Exercise details:
Print the lines that start the entries and continue through the one holding "shifted: jam jar", please, exactly and with the pictures omitted.

++++++++++

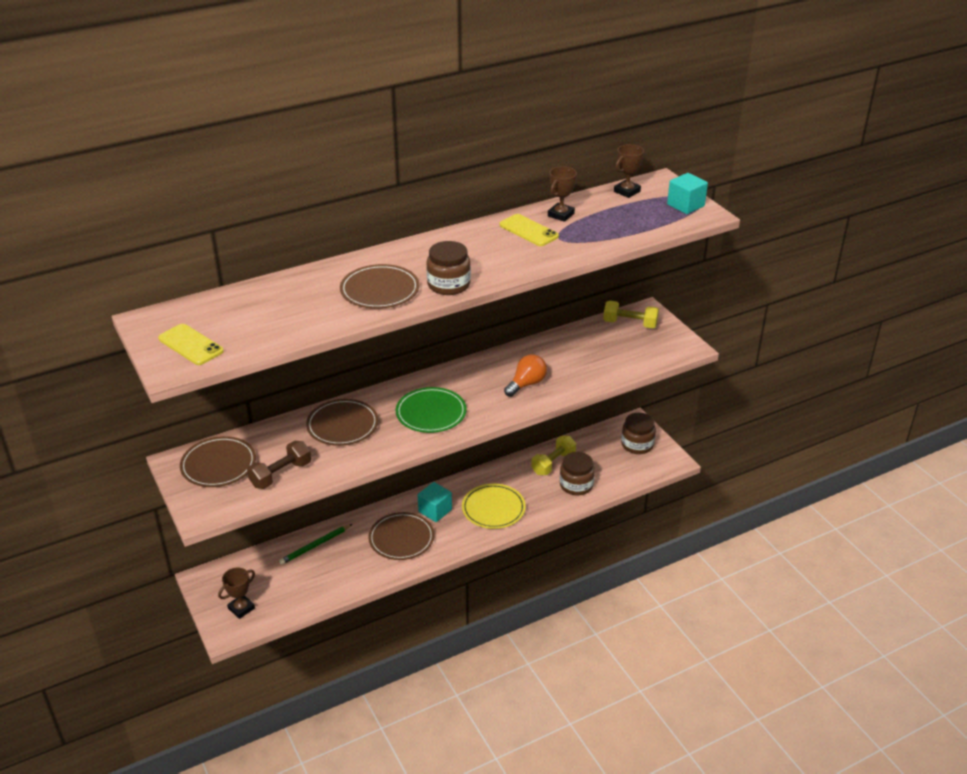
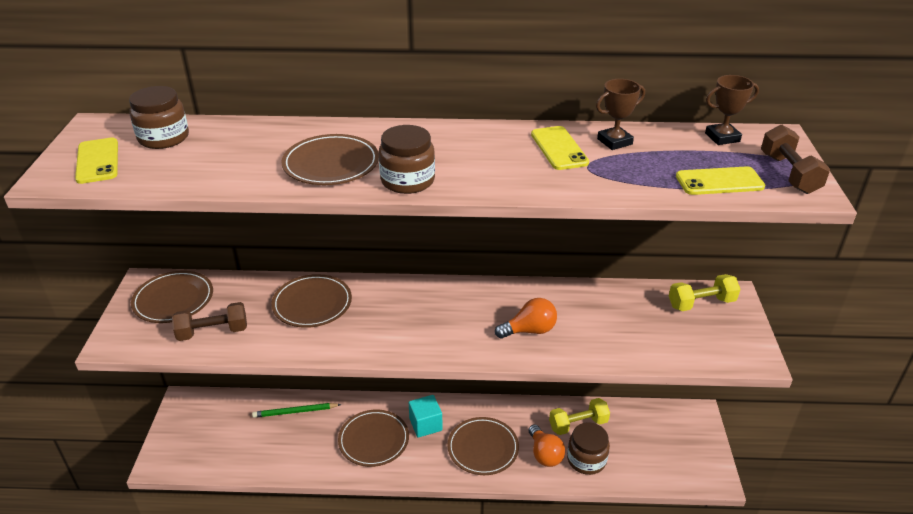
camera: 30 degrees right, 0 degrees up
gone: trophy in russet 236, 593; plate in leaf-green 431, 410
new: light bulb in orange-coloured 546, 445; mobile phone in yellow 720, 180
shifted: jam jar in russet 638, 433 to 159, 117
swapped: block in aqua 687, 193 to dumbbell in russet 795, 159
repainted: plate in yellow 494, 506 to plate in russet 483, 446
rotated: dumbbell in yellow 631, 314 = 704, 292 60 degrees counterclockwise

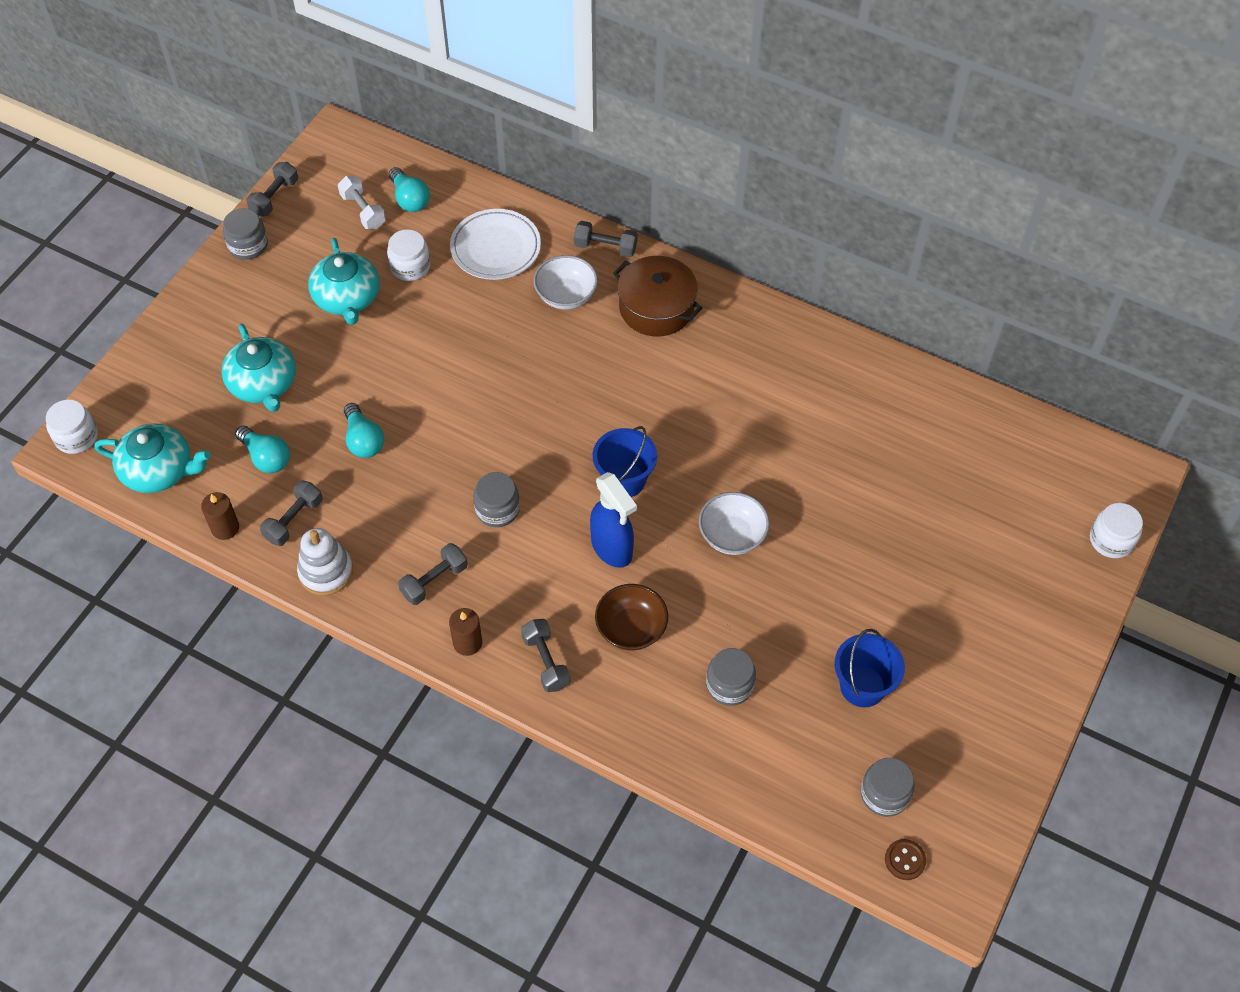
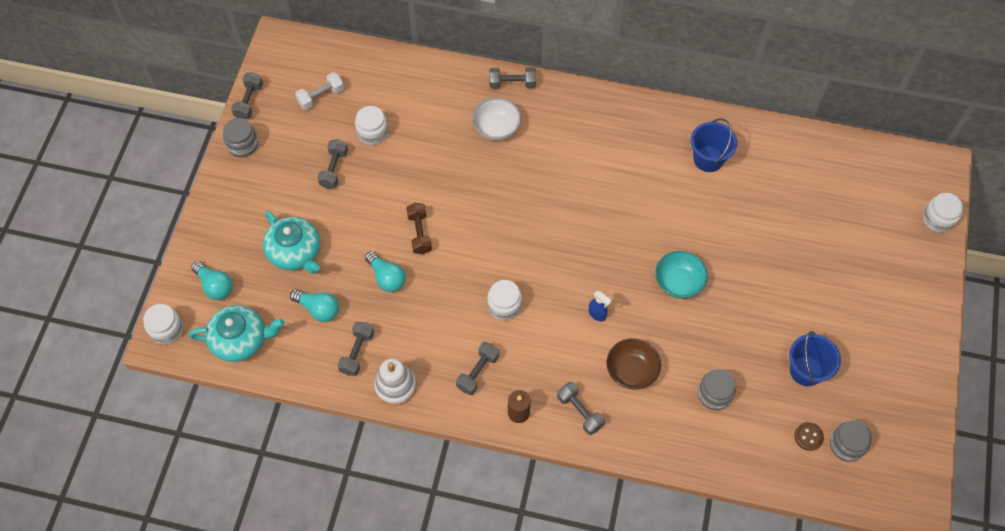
camera: 15 degrees left, 5 degrees up
gone: candle in russet 220, 516; plate in snow-white 495, 244; pot in russet 657, 296
new: dumbbell in russet 419, 228
shifted: light bulb in aqua 409, 189 to 212, 280; bucket in cobalt 625, 461 to 714, 145; sewing button in russet 905, 859 to 809, 436
swapped: china teapot in aqua 343, 281 to dumbbell in gray 332, 164
repainted: jam jar in gray 496, 499 to jam jar in snow-white 504, 300; deep dish in snow-white 734, 523 to deep dish in aqua 681, 275
rotated: dumbbell in snow-white 362, 202 = 319, 91 75 degrees counterclockwise
scaled: sprayer in cobalt 613, 520 = 600, 306 x0.50

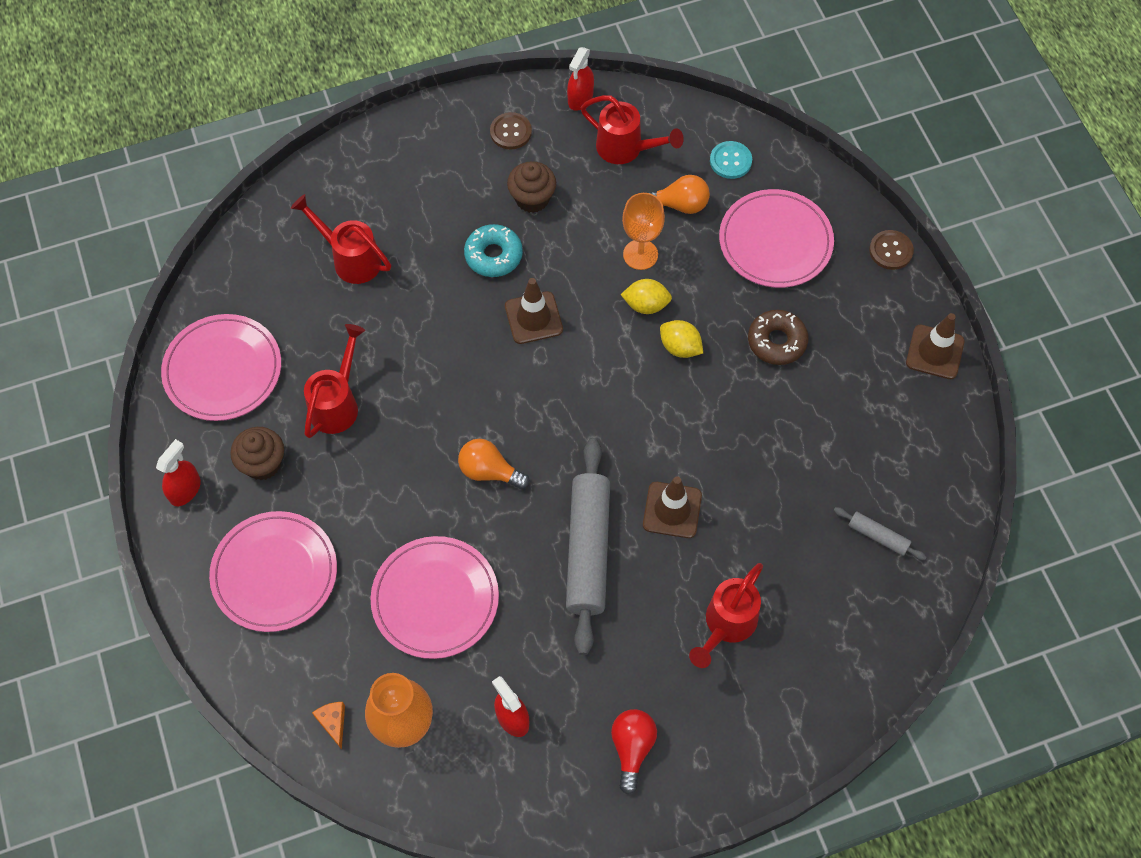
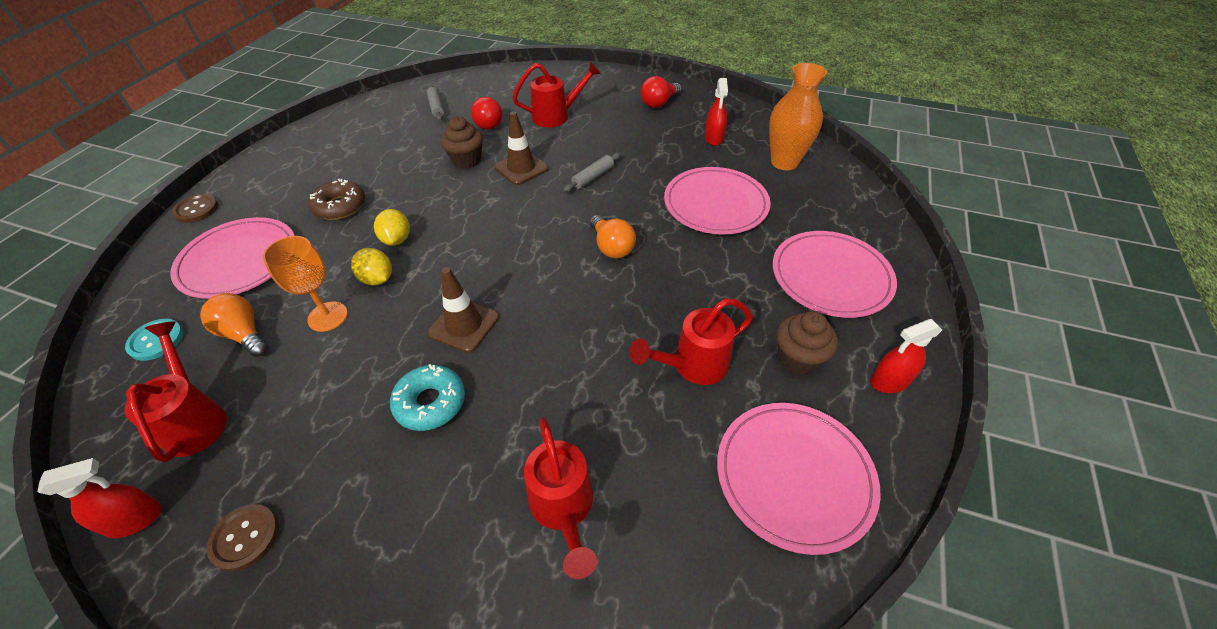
camera: 140 degrees left, 15 degrees down
gone: cheese in orange-coloured 328, 726; road cone in russet 935, 346
new: light bulb in crimson 487, 113
shifted: muffin in russet 531, 187 to 461, 142
scaled: dough roller in gray 588, 546 = 592, 172 x0.45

++++++++++

Task response:
camera: 30 degrees right, 0 degrees up
gone: trophy in russet 236, 593; plate in leaf-green 431, 410
new: light bulb in orange-coloured 546, 445; mobile phone in yellow 720, 180
shifted: jam jar in russet 638, 433 to 159, 117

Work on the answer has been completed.